- _Work order_
Transcribe every entry exactly; the images stay out.

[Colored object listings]
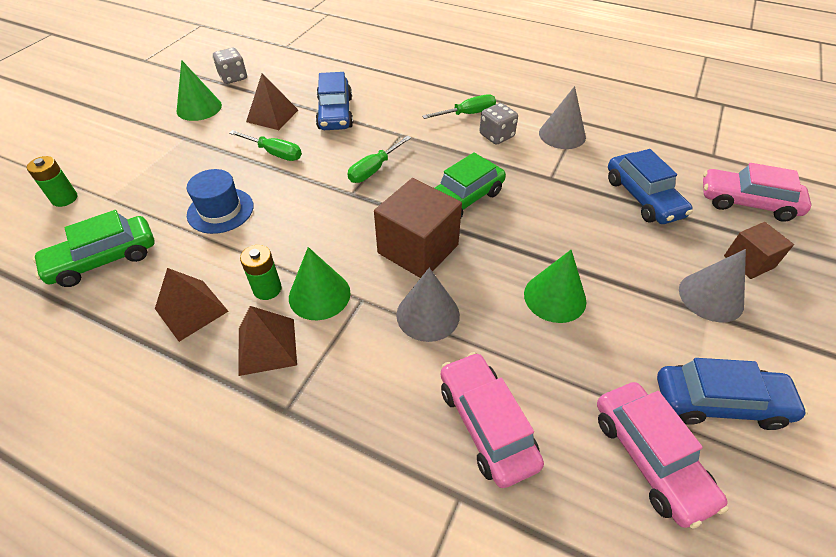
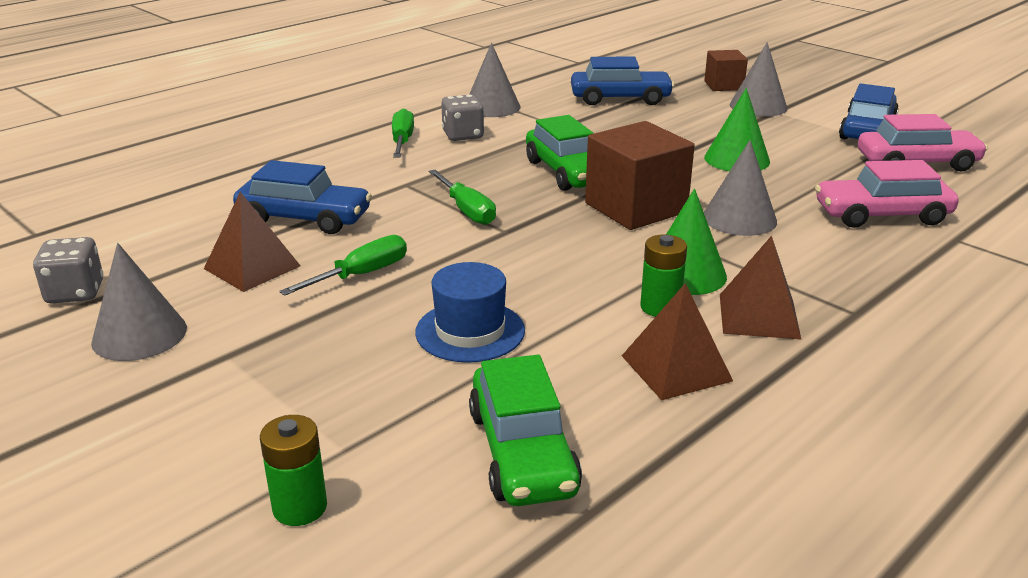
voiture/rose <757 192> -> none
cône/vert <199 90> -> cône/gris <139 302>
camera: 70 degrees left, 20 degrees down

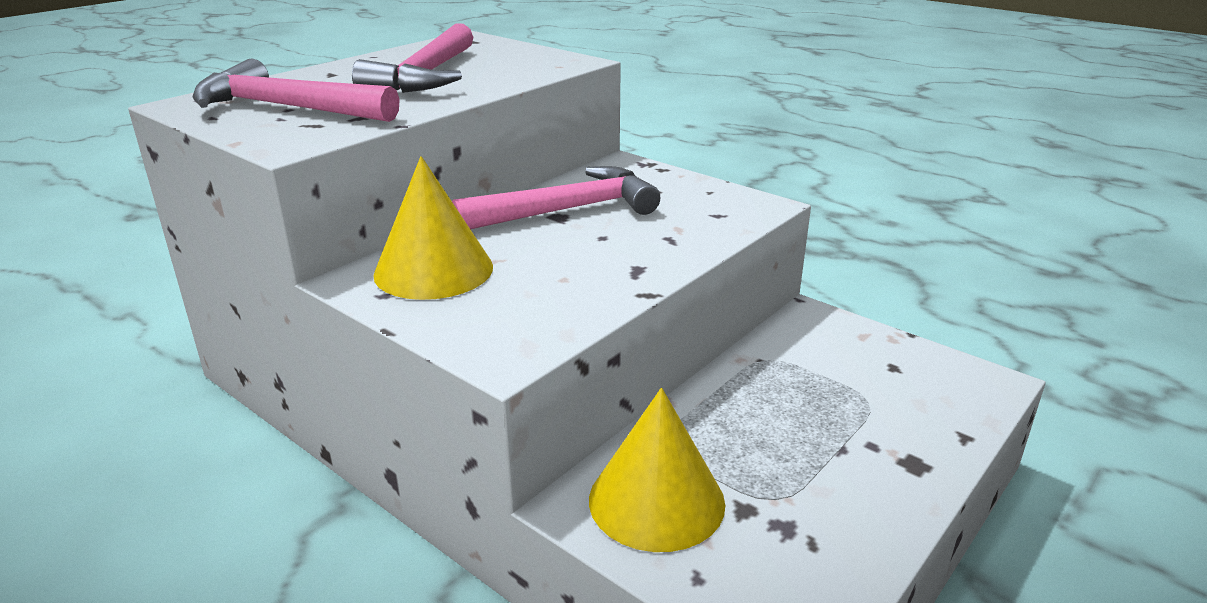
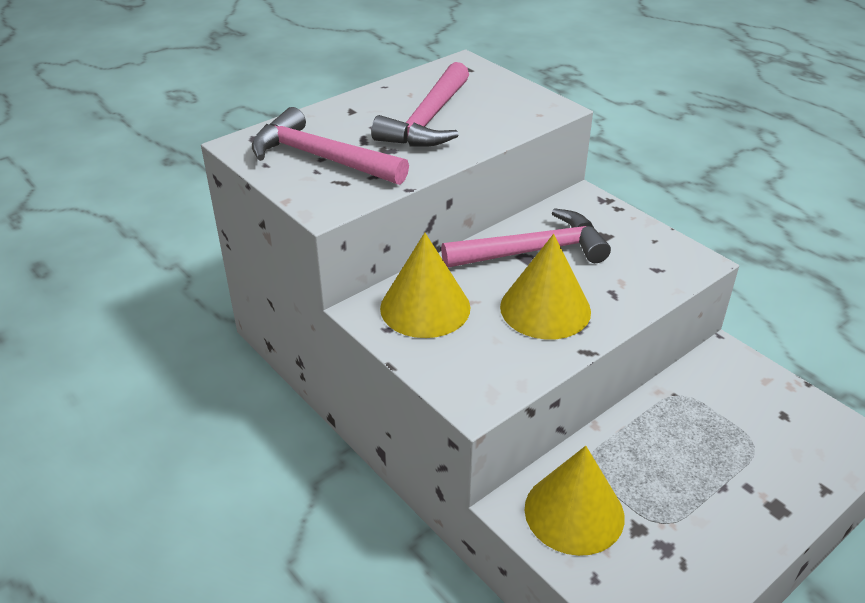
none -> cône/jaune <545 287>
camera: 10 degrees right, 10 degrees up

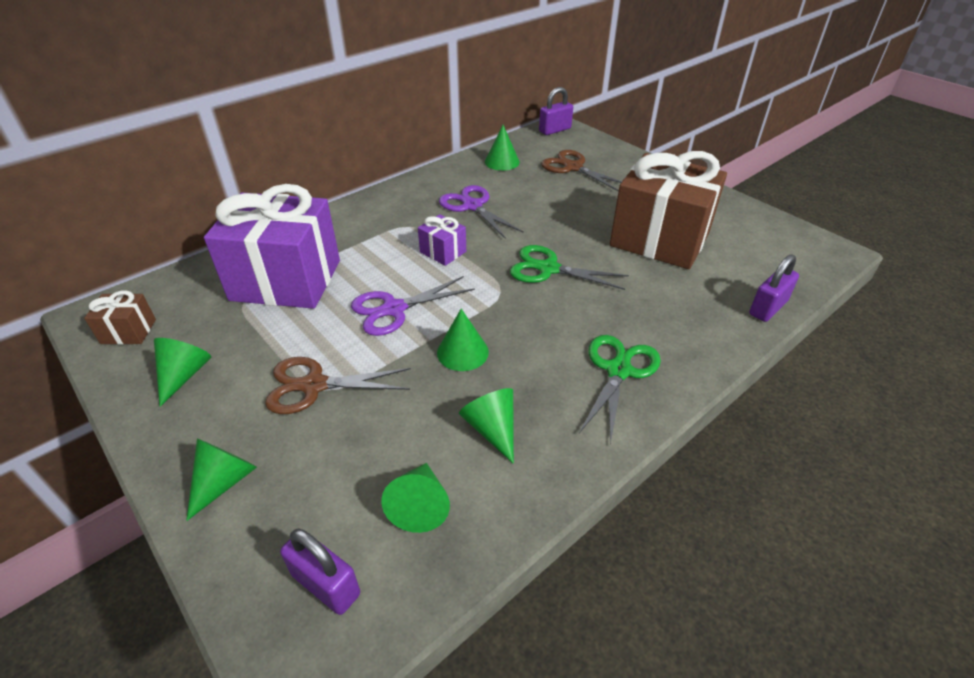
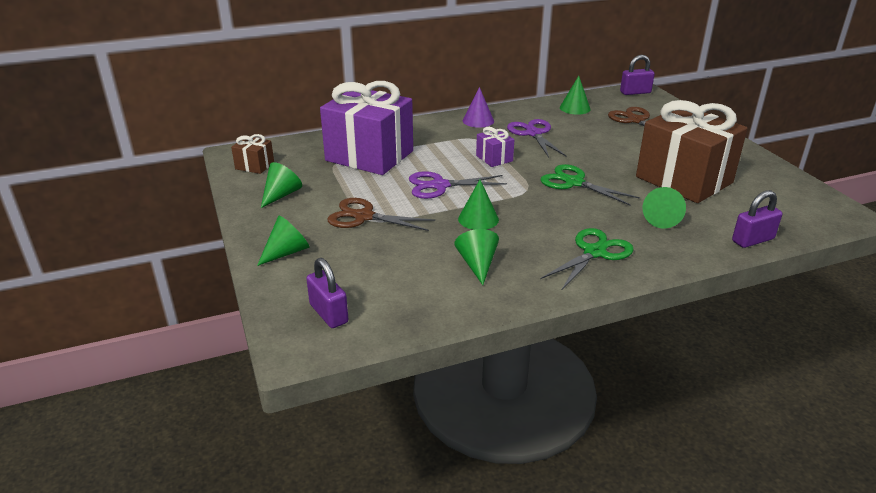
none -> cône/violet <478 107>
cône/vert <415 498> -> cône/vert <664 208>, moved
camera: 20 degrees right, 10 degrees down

- _Result of this task_
voiture/rose <757 192> -> none
cône/vert <199 90> -> cône/gris <139 302>
camera: 70 degrees left, 20 degrees down

none -> cône/jaune <545 287>
camera: 10 degrees right, 10 degrees up

none -> cône/violet <478 107>
cône/vert <415 498> -> cône/vert <664 208>, moved
camera: 20 degrees right, 10 degrees down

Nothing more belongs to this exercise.